Find the word "cross" in the listing. Copy out each line where it occurs.

┌──

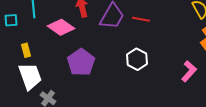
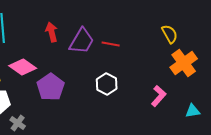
pink diamond: (61, 27) -> (23, 67), moved

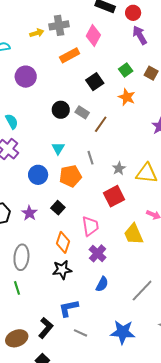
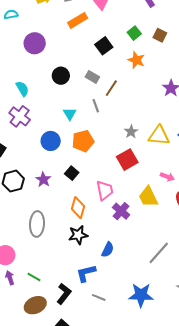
black circle: (61, 110) -> (61, 76), moved
gray line: (90, 158) -> (96, 106), moved
purple cross: (98, 253) -> (121, 211), moved
blue semicircle: (102, 284) -> (108, 250), moved
green line: (17, 288) -> (34, 277), moved, turned -40

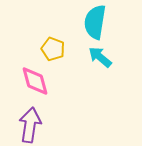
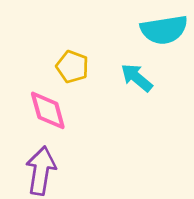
cyan semicircle: (95, 22) -> (164, 30), moved, turned -108

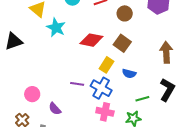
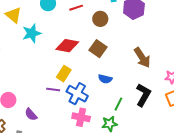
cyan star: (56, 28) -> (32, 33), turned 30
brown arrow: (166, 52) -> (142, 58), turned 150
yellow rectangle: (107, 65) -> (64, 74), moved
green line: (142, 99) -> (118, 104), turned -48

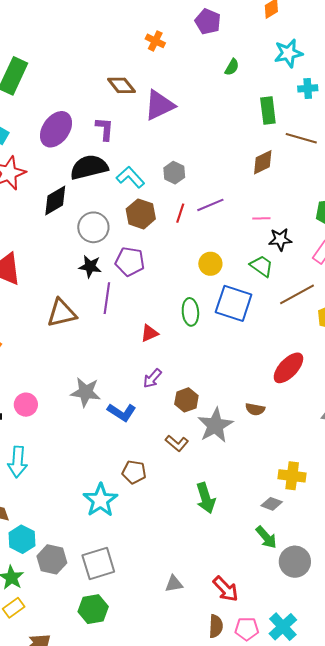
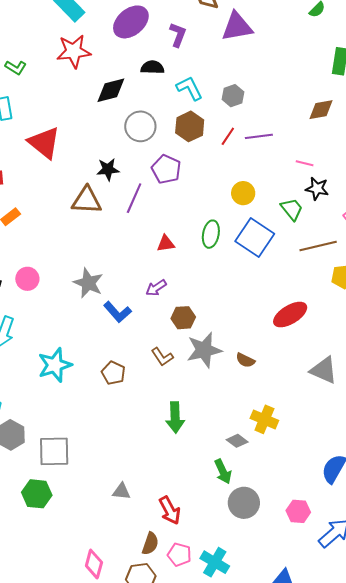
black semicircle: (89, 167) -> (152, 67), size x0.6
black star: (90, 266) -> (108, 169), moved, turned -30
brown semicircle: (255, 409) -> (245, 360), moved
cyan star: (100, 500) -> (55, 365), moved
cyan cross: (283, 627) -> (215, 562), turned -32

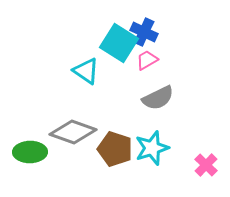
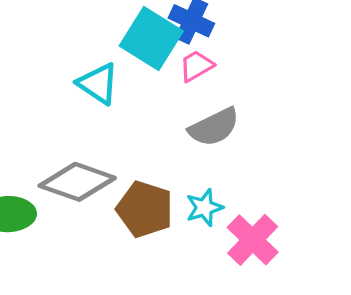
cyan star: (152, 148) -> (204, 208), size x0.7
pink cross: (206, 165) -> (253, 240), moved, size x1.4

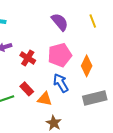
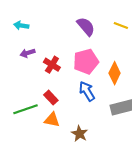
yellow line: (93, 21) -> (121, 25), turned -48
orange triangle: (45, 99) -> (52, 120), moved

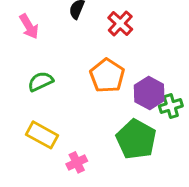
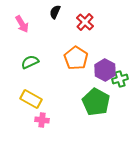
pink cross: (77, 162) -> (42, 120), moved, turned 32

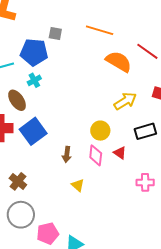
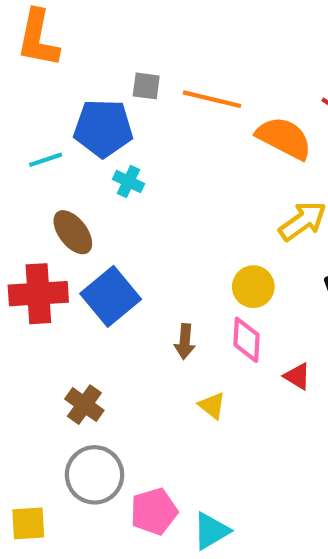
orange line: (100, 30) -> (212, 99), moved
cyan cross: (34, 80) -> (128, 182), moved, turned -32
red triangle: (120, 153) -> (297, 376), moved

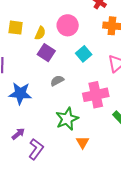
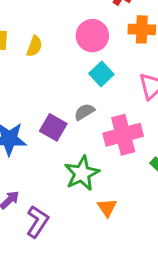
pink circle: (68, 25) -> (92, 36), moved
purple square: (46, 53) -> (53, 127), moved
gray semicircle: (57, 81) -> (84, 112), moved

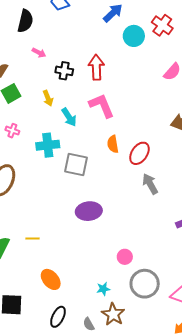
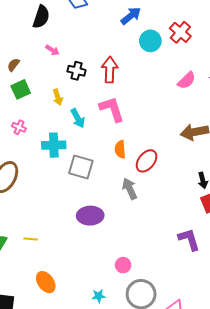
gray arrow: (150, 184) -> (130, 189), moved

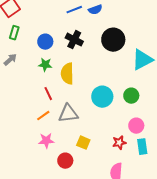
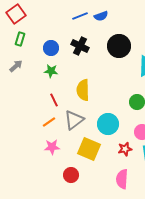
yellow semicircle: (67, 74) -> (83, 90), moved
cyan circle: (102, 97) -> (108, 124), moved
gray triangle: (68, 114) -> (74, 120), turned -30
yellow square: (83, 143) -> (89, 149), size x1.6
red circle: (65, 161) -> (71, 175), moved

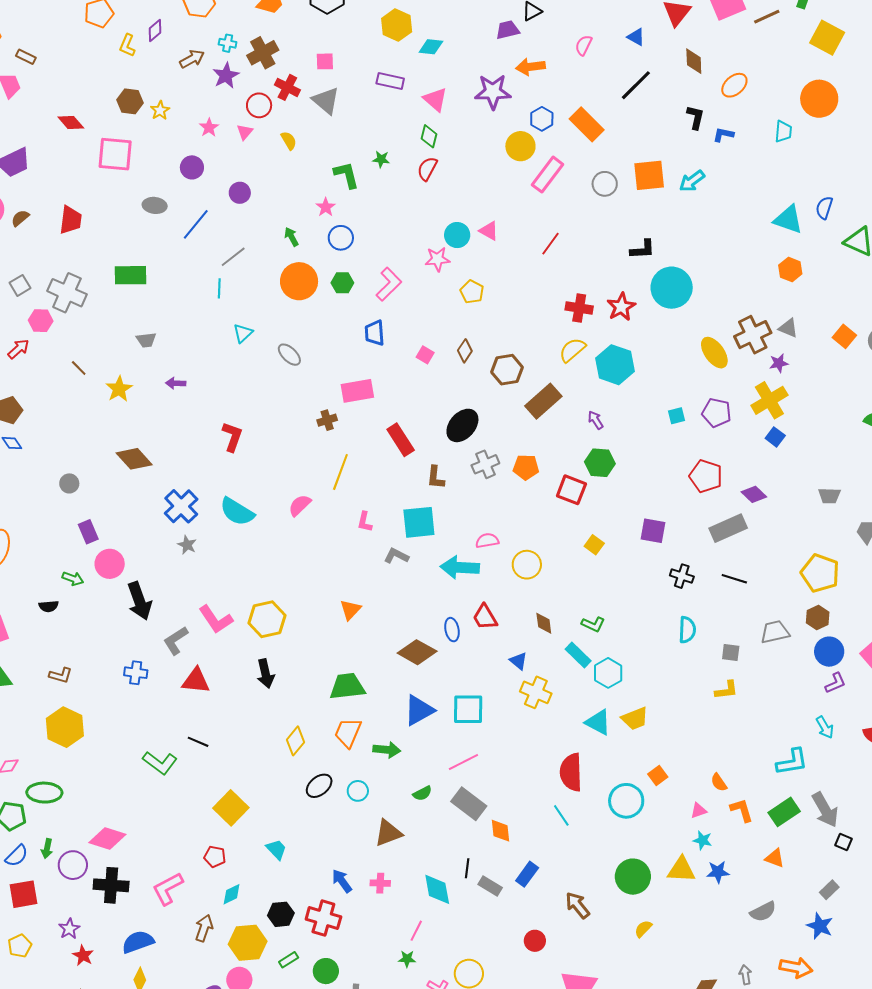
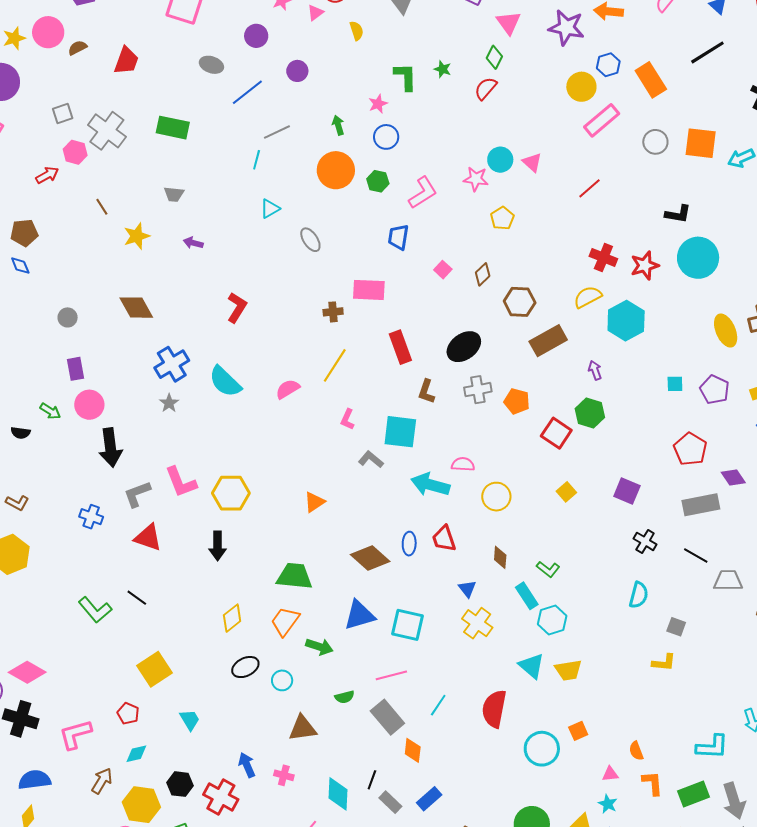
gray trapezoid: (775, 632) -> (728, 581), moved
cyan line: (561, 815) -> (438, 705), moved, turned 55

└──

- _The completed task_:
purple cross: (98, 253) -> (121, 211), moved
cyan cross: (283, 627) -> (215, 562), turned -32
pink cross: (206, 165) -> (253, 240), moved, size x1.4
pink cross: (77, 162) -> (42, 120), moved, turned 32
cyan cross: (34, 80) -> (128, 182), moved, turned -32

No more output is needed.